Data extracted from a collection

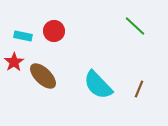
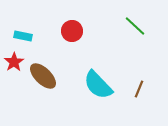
red circle: moved 18 px right
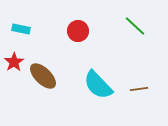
red circle: moved 6 px right
cyan rectangle: moved 2 px left, 7 px up
brown line: rotated 60 degrees clockwise
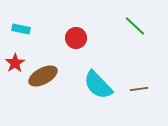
red circle: moved 2 px left, 7 px down
red star: moved 1 px right, 1 px down
brown ellipse: rotated 72 degrees counterclockwise
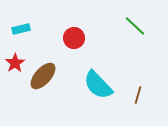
cyan rectangle: rotated 24 degrees counterclockwise
red circle: moved 2 px left
brown ellipse: rotated 20 degrees counterclockwise
brown line: moved 1 px left, 6 px down; rotated 66 degrees counterclockwise
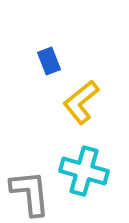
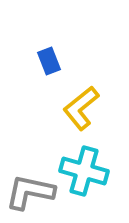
yellow L-shape: moved 6 px down
gray L-shape: moved 1 px up; rotated 72 degrees counterclockwise
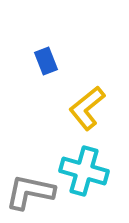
blue rectangle: moved 3 px left
yellow L-shape: moved 6 px right
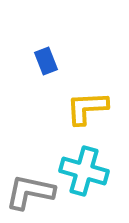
yellow L-shape: rotated 36 degrees clockwise
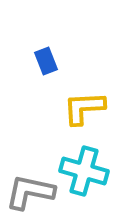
yellow L-shape: moved 3 px left
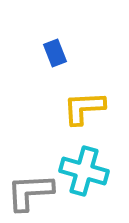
blue rectangle: moved 9 px right, 8 px up
gray L-shape: rotated 15 degrees counterclockwise
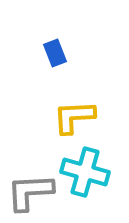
yellow L-shape: moved 10 px left, 9 px down
cyan cross: moved 1 px right, 1 px down
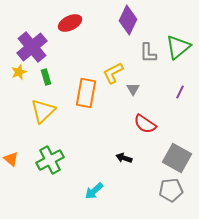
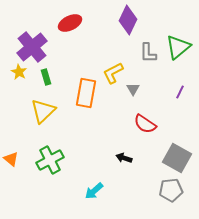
yellow star: rotated 21 degrees counterclockwise
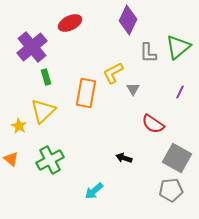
yellow star: moved 54 px down
red semicircle: moved 8 px right
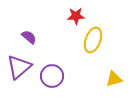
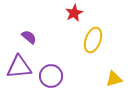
red star: moved 2 px left, 3 px up; rotated 24 degrees counterclockwise
purple triangle: rotated 36 degrees clockwise
purple circle: moved 1 px left
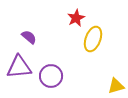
red star: moved 2 px right, 5 px down
yellow ellipse: moved 1 px up
yellow triangle: moved 2 px right, 7 px down
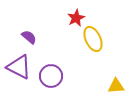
yellow ellipse: rotated 45 degrees counterclockwise
purple triangle: rotated 32 degrees clockwise
yellow triangle: rotated 12 degrees clockwise
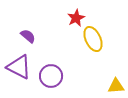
purple semicircle: moved 1 px left, 1 px up
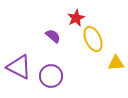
purple semicircle: moved 25 px right
yellow triangle: moved 23 px up
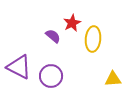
red star: moved 4 px left, 5 px down
yellow ellipse: rotated 30 degrees clockwise
yellow triangle: moved 3 px left, 16 px down
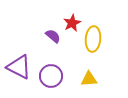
yellow triangle: moved 24 px left
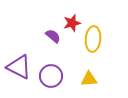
red star: rotated 12 degrees clockwise
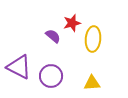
yellow triangle: moved 3 px right, 4 px down
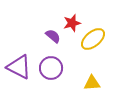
yellow ellipse: rotated 45 degrees clockwise
purple circle: moved 8 px up
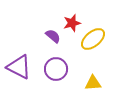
purple circle: moved 5 px right, 1 px down
yellow triangle: moved 1 px right
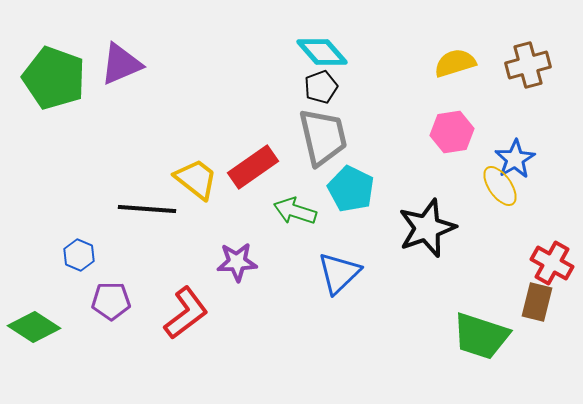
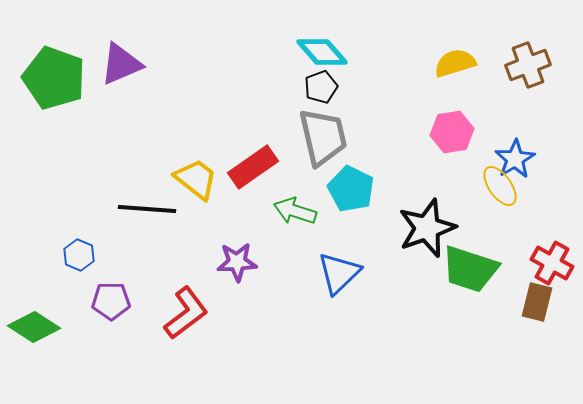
brown cross: rotated 6 degrees counterclockwise
green trapezoid: moved 11 px left, 67 px up
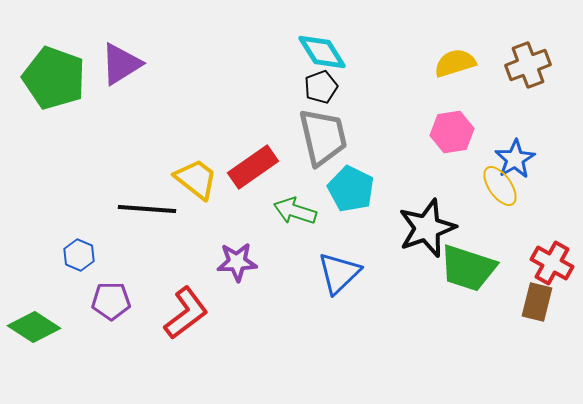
cyan diamond: rotated 9 degrees clockwise
purple triangle: rotated 9 degrees counterclockwise
green trapezoid: moved 2 px left, 1 px up
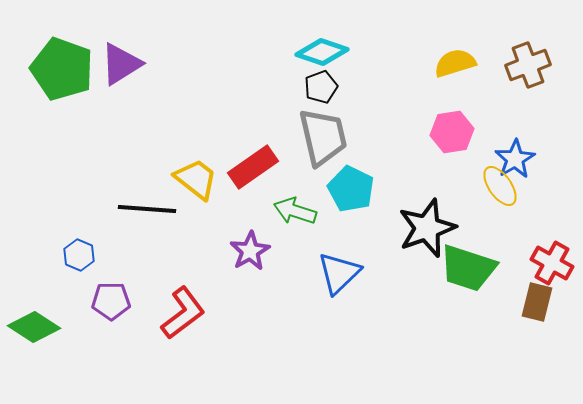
cyan diamond: rotated 39 degrees counterclockwise
green pentagon: moved 8 px right, 9 px up
purple star: moved 13 px right, 11 px up; rotated 27 degrees counterclockwise
red L-shape: moved 3 px left
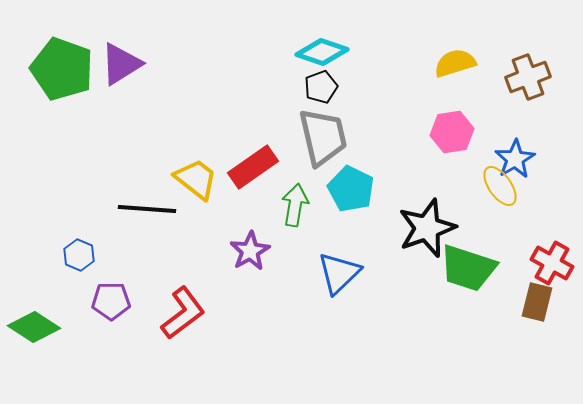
brown cross: moved 12 px down
green arrow: moved 6 px up; rotated 81 degrees clockwise
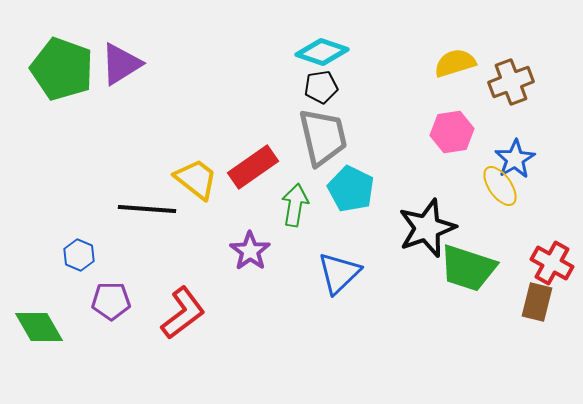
brown cross: moved 17 px left, 5 px down
black pentagon: rotated 12 degrees clockwise
purple star: rotated 6 degrees counterclockwise
green diamond: moved 5 px right; rotated 27 degrees clockwise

EXERCISE OBJECTIVE:
Please copy all of the data above line for line, leaving out the pictures.

FINISHED EXERCISE:
red circle: moved 18 px right
red circle: moved 6 px right
cyan rectangle: moved 2 px left, 7 px up
brown line: rotated 60 degrees clockwise
red circle: moved 2 px left, 7 px down
red star: moved 1 px right, 1 px down
brown ellipse: rotated 72 degrees counterclockwise
cyan rectangle: rotated 24 degrees counterclockwise
red circle: moved 2 px left
brown ellipse: rotated 20 degrees counterclockwise
brown line: moved 1 px left, 6 px down; rotated 66 degrees counterclockwise
yellow L-shape: moved 6 px down
gray L-shape: moved 1 px up; rotated 72 degrees counterclockwise
blue rectangle: moved 3 px left
yellow L-shape: moved 6 px right
yellow L-shape: rotated 36 degrees clockwise
yellow L-shape: moved 3 px left
blue rectangle: moved 9 px right, 8 px up
gray L-shape: rotated 15 degrees counterclockwise
yellow L-shape: moved 10 px left, 9 px down
cyan cross: moved 1 px right, 1 px down
yellow star: rotated 21 degrees counterclockwise
yellow star: moved 54 px down
red semicircle: moved 8 px right
red star: moved 2 px left, 3 px up; rotated 24 degrees counterclockwise
purple triangle: rotated 36 degrees clockwise
purple circle: moved 1 px left
red star: moved 2 px right, 5 px down
yellow ellipse: moved 1 px up
yellow triangle: moved 2 px right, 7 px down
yellow ellipse: rotated 45 degrees counterclockwise
purple triangle: rotated 32 degrees clockwise
yellow triangle: rotated 12 degrees clockwise
purple semicircle: moved 1 px left, 1 px up
purple semicircle: moved 25 px right
yellow triangle: moved 23 px up
red star: moved 4 px left, 5 px down
yellow ellipse: rotated 30 degrees clockwise
yellow triangle: moved 3 px left, 16 px down
yellow triangle: moved 24 px left
red star: rotated 12 degrees clockwise
yellow triangle: moved 3 px right, 4 px down
yellow ellipse: rotated 45 degrees clockwise
purple circle: moved 8 px up
purple circle: moved 5 px right, 1 px down
yellow triangle: moved 1 px right
brown cross: rotated 6 degrees counterclockwise
green trapezoid: moved 11 px left, 67 px up
cyan diamond: rotated 9 degrees clockwise
purple triangle: rotated 9 degrees counterclockwise
green trapezoid: moved 2 px left, 1 px up
cyan diamond: rotated 39 degrees counterclockwise
green pentagon: moved 8 px right, 9 px up
purple star: moved 13 px right, 11 px up; rotated 27 degrees counterclockwise
red L-shape: moved 3 px left
brown cross: moved 12 px down
green arrow: moved 6 px up; rotated 81 degrees clockwise
brown cross: moved 17 px left, 5 px down
black pentagon: rotated 12 degrees clockwise
purple star: rotated 6 degrees counterclockwise
green diamond: moved 5 px right; rotated 27 degrees clockwise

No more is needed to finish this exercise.